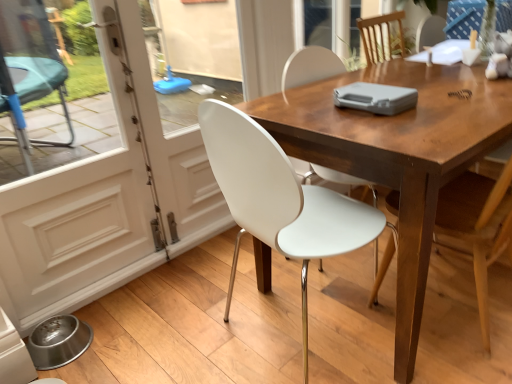
Question: From the image's perspective, is white plastic chair at center, marked as the second chair in a right-to-left arrangement, on top of wooden chair at center, the second chair from the left?

Choices:
 (A) yes
 (B) no

Answer: (B)

Question: From a real-world perspective, is white plastic chair at center, positioned as the first chair in left-to-right order, beneath wooden chair at center, the second chair from the left?

Choices:
 (A) no
 (B) yes

Answer: (B)

Question: From a real-world perspective, is white plastic chair at center, marked as the second chair in a right-to-left arrangement, located higher than wooden chair at center, the second chair from the left?

Choices:
 (A) yes
 (B) no

Answer: (B)

Question: Does white plastic chair at center, positioned as the first chair in left-to-right order, come behind wooden chair at center, the second chair from the left?

Choices:
 (A) yes
 (B) no

Answer: (B)

Question: Is wooden chair at center, the 1th chair from the right, at the back of white plastic chair at center, positioned as the first chair in left-to-right order?

Choices:
 (A) yes
 (B) no

Answer: (B)

Question: From the image's perspective, is white glossy screen door at left, which is the 2th screen door from left to right, positioned above or below wooden chair at center, the second chair from the left?

Choices:
 (A) below
 (B) above

Answer: (B)

Question: Which is correct: white glossy screen door at left, marked as the 1th screen door in a right-to-left arrangement, is inside wooden chair at center, the 1th chair from the right, or outside of it?

Choices:
 (A) inside
 (B) outside

Answer: (B)

Question: In terms of size, does white glossy screen door at left, marked as the 1th screen door in a right-to-left arrangement, appear bigger or smaller than wooden chair at center, the second chair from the left?

Choices:
 (A) big
 (B) small

Answer: (B)

Question: Is white glossy screen door at left, which is the 2th screen door from left to right, wider or thinner than wooden chair at center, the second chair from the left?

Choices:
 (A) thin
 (B) wide

Answer: (A)

Question: In the image, is white glossy screen door at left, which appears as the 2th screen door when viewed from the right, on the left side or the right side of white plastic chair at center, marked as the second chair in a right-to-left arrangement?

Choices:
 (A) right
 (B) left

Answer: (B)

Question: In the image, is white glossy screen door at left, positioned as the 1th screen door in left-to-right order, positioned in front of or behind white plastic chair at center, positioned as the first chair in left-to-right order?

Choices:
 (A) front
 (B) behind

Answer: (B)

Question: Is white glossy screen door at left, which appears as the 2th screen door when viewed from the right, inside or outside of white plastic chair at center, marked as the second chair in a right-to-left arrangement?

Choices:
 (A) outside
 (B) inside

Answer: (A)

Question: From a real-world perspective, relative to white plastic chair at center, marked as the second chair in a right-to-left arrangement, is white glossy screen door at left, positioned as the 1th screen door in left-to-right order, vertically above or below?

Choices:
 (A) below
 (B) above

Answer: (B)

Question: In the image, is wooden table at center positioned in front of or behind wooden chair at center, the second chair from the left?

Choices:
 (A) front
 (B) behind

Answer: (B)

Question: Considering the positions of wooden table at center and wooden chair at center, the 1th chair from the right, in the image, is wooden table at center taller or shorter than wooden chair at center, the 1th chair from the right,?

Choices:
 (A) short
 (B) tall

Answer: (A)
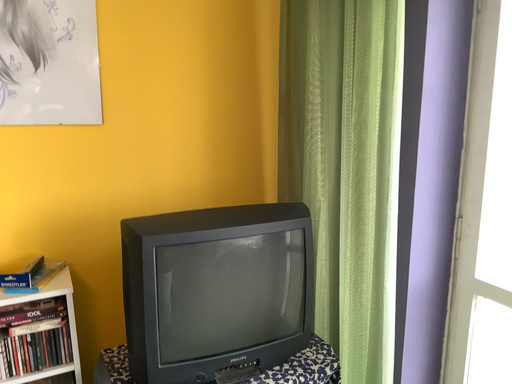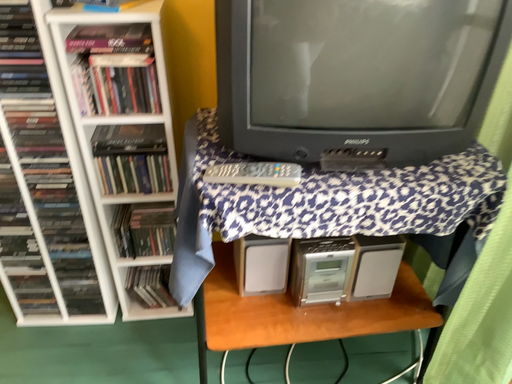
Question: How did the camera likely rotate when shooting the video?

Choices:
 (A) rotated right
 (B) rotated left

Answer: (B)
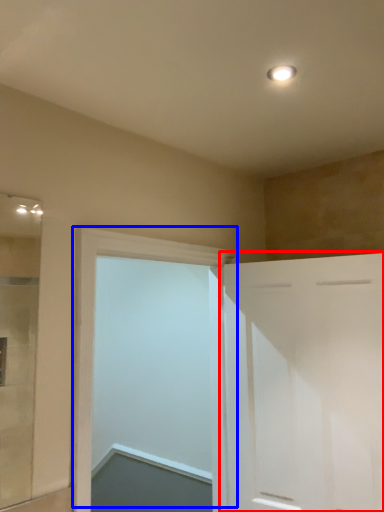
Question: Which of the following is the farthest to the observer, door (highlighted by a red box) or door (highlighted by a blue box)?

Choices:
 (A) door
 (B) door

Answer: (A)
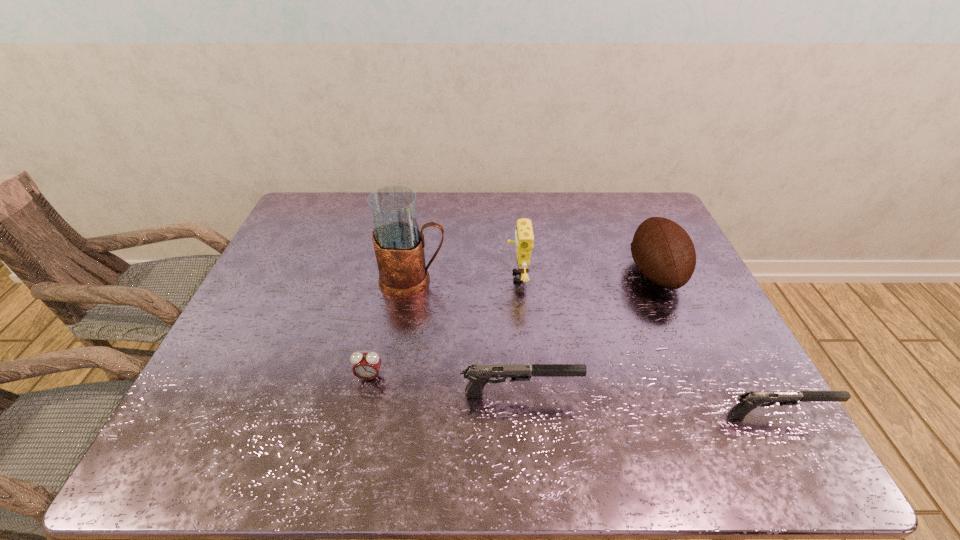
Where is `vacant space located 0.140m on the face of the sponge`? vacant space located 0.140m on the face of the sponge is located at coordinates (458, 276).

You are a GUI agent. You are given a task and a screenshot of the screen. Output one action in this format:
    pyautogui.click(x=<x>, y=<y>)
    Task: Click on the vacant space situated 0.320m on the face of the sponge
    The image size is (960, 540).
    Given the screenshot: What is the action you would take?
    pyautogui.click(x=396, y=276)

You are a GUI agent. You are given a task and a screenshot of the screen. Output one action in this format:
    pyautogui.click(x=<x>, y=<y>)
    Task: Click on the free location located 0.070m on the face of the sponge
    
    Given the screenshot: What is the action you would take?
    pyautogui.click(x=482, y=276)

In order to click on vacant region located 0.320m on the laces of the football in this screenshot , I will do `click(520, 273)`.

Find the location of a particular element. vacant space located on the laces of the football is located at coordinates (534, 273).

Where is `vacant space located 0.190m on the laces of the football`? The image size is (960, 540). vacant space located 0.190m on the laces of the football is located at coordinates (564, 273).

You are a GUI agent. You are given a task and a screenshot of the screen. Output one action in this format:
    pyautogui.click(x=<x>, y=<y>)
    Task: Click on the alarm clock located at the near edge
    This screenshot has height=540, width=960.
    Given the screenshot: What is the action you would take?
    pyautogui.click(x=366, y=366)

Locate an element on the screen. gun present at the right edge is located at coordinates (749, 400).

Find the location of a particular element. football that is at the right edge is located at coordinates (663, 251).

I want to click on object that is at the near right corner, so click(x=749, y=400).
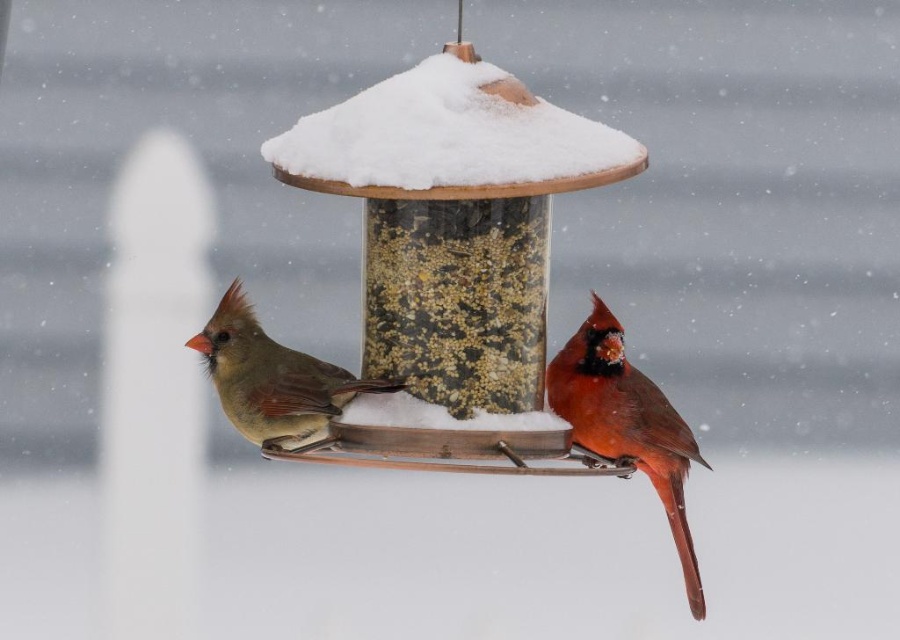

Problem statement - Output the data above as a JSON list of strings, one string for each line and no entries for blank lines. Leave the pictures out.

Problem solution -
[
  "Question: From the image's perspective, is white plastic chair at center, marked as the second chair in a right-to-left arrangement, on top of wooden chair at center, the second chair from the left?",
  "Choices:",
  " (A) yes",
  " (B) no",
  "Answer: (B)",
  "Question: From a real-world perspective, is white plastic chair at center, positioned as the first chair in left-to-right order, beneath wooden chair at center, the second chair from the left?",
  "Choices:",
  " (A) no",
  " (B) yes",
  "Answer: (B)",
  "Question: From a real-world perspective, is white plastic chair at center, marked as the second chair in a right-to-left arrangement, located higher than wooden chair at center, the second chair from the left?",
  "Choices:",
  " (A) yes",
  " (B) no",
  "Answer: (B)",
  "Question: Does white plastic chair at center, positioned as the first chair in left-to-right order, come behind wooden chair at center, the second chair from the left?",
  "Choices:",
  " (A) yes",
  " (B) no",
  "Answer: (B)",
  "Question: Is wooden chair at center, the 1th chair from the right, at the back of white plastic chair at center, positioned as the first chair in left-to-right order?",
  "Choices:",
  " (A) yes",
  " (B) no",
  "Answer: (B)",
  "Question: From the image's perspective, is white glossy screen door at left, which is the 2th screen door from left to right, positioned above or below wooden chair at center, the second chair from the left?",
  "Choices:",
  " (A) below",
  " (B) above",
  "Answer: (B)",
  "Question: Which is correct: white glossy screen door at left, marked as the 1th screen door in a right-to-left arrangement, is inside wooden chair at center, the 1th chair from the right, or outside of it?",
  "Choices:",
  " (A) inside",
  " (B) outside",
  "Answer: (B)",
  "Question: In terms of size, does white glossy screen door at left, marked as the 1th screen door in a right-to-left arrangement, appear bigger or smaller than wooden chair at center, the second chair from the left?",
  "Choices:",
  " (A) big",
  " (B) small",
  "Answer: (B)",
  "Question: Is white glossy screen door at left, which is the 2th screen door from left to right, wider or thinner than wooden chair at center, the second chair from the left?",
  "Choices:",
  " (A) thin",
  " (B) wide",
  "Answer: (A)",
  "Question: In the image, is white glossy screen door at left, which appears as the 2th screen door when viewed from the right, on the left side or the right side of white plastic chair at center, marked as the second chair in a right-to-left arrangement?",
  "Choices:",
  " (A) right",
  " (B) left",
  "Answer: (B)",
  "Question: In the image, is white glossy screen door at left, positioned as the 1th screen door in left-to-right order, positioned in front of or behind white plastic chair at center, positioned as the first chair in left-to-right order?",
  "Choices:",
  " (A) front",
  " (B) behind",
  "Answer: (B)",
  "Question: Is white glossy screen door at left, which appears as the 2th screen door when viewed from the right, inside or outside of white plastic chair at center, marked as the second chair in a right-to-left arrangement?",
  "Choices:",
  " (A) outside",
  " (B) inside",
  "Answer: (A)",
  "Question: From a real-world perspective, relative to white plastic chair at center, marked as the second chair in a right-to-left arrangement, is white glossy screen door at left, positioned as the 1th screen door in left-to-right order, vertically above or below?",
  "Choices:",
  " (A) below",
  " (B) above",
  "Answer: (B)",
  "Question: In the image, is wooden table at center positioned in front of or behind wooden chair at center, the second chair from the left?",
  "Choices:",
  " (A) front",
  " (B) behind",
  "Answer: (B)",
  "Question: Considering the positions of wooden table at center and wooden chair at center, the 1th chair from the right, in the image, is wooden table at center taller or shorter than wooden chair at center, the 1th chair from the right,?",
  "Choices:",
  " (A) short",
  " (B) tall",
  "Answer: (A)",
  "Question: How did the camera likely rotate when shooting the video?",
  "Choices:",
  " (A) rotated right",
  " (B) rotated left",
  "Answer: (B)",
  "Question: Which of the following is the farthest to the observer, door (highlighted by a red box) or door (highlighted by a blue box)?",
  "Choices:",
  " (A) door",
  " (B) door",
  "Answer: (A)",
  "Where is `vacant space located 0.140m on the face of the sponge`? vacant space located 0.140m on the face of the sponge is located at coordinates (458, 276).",
  "You are a GUI agent. You are given a task and a screenshot of the screen. Output one action in this format:",
  "    pyautogui.click(x=<x>, y=<y>)",
  "    Task: Click on the vacant space situated 0.320m on the face of the sponge",
  "    The image size is (960, 540).",
  "    Given the screenshot: What is the action you would take?",
  "    pyautogui.click(x=396, y=276)",
  "You are a GUI agent. You are given a task and a screenshot of the screen. Output one action in this format:",
  "    pyautogui.click(x=<x>, y=<y>)",
  "    Task: Click on the free location located 0.070m on the face of the sponge",
  "    Given the screenshot: What is the action you would take?",
  "    pyautogui.click(x=482, y=276)",
  "In order to click on vacant region located 0.320m on the laces of the football in this screenshot , I will do `click(520, 273)`.",
  "Find the location of a particular element. vacant space located on the laces of the football is located at coordinates (534, 273).",
  "Where is `vacant space located 0.190m on the laces of the football`? The image size is (960, 540). vacant space located 0.190m on the laces of the football is located at coordinates (564, 273).",
  "You are a GUI agent. You are given a task and a screenshot of the screen. Output one action in this format:",
  "    pyautogui.click(x=<x>, y=<y>)",
  "    Task: Click on the alarm clock located at the near edge",
  "    This screenshot has height=540, width=960.",
  "    Given the screenshot: What is the action you would take?",
  "    pyautogui.click(x=366, y=366)",
  "Locate an element on the screen. gun present at the right edge is located at coordinates (749, 400).",
  "Find the location of a particular element. football that is at the right edge is located at coordinates (663, 251).",
  "I want to click on object that is at the near right corner, so click(x=749, y=400)."
]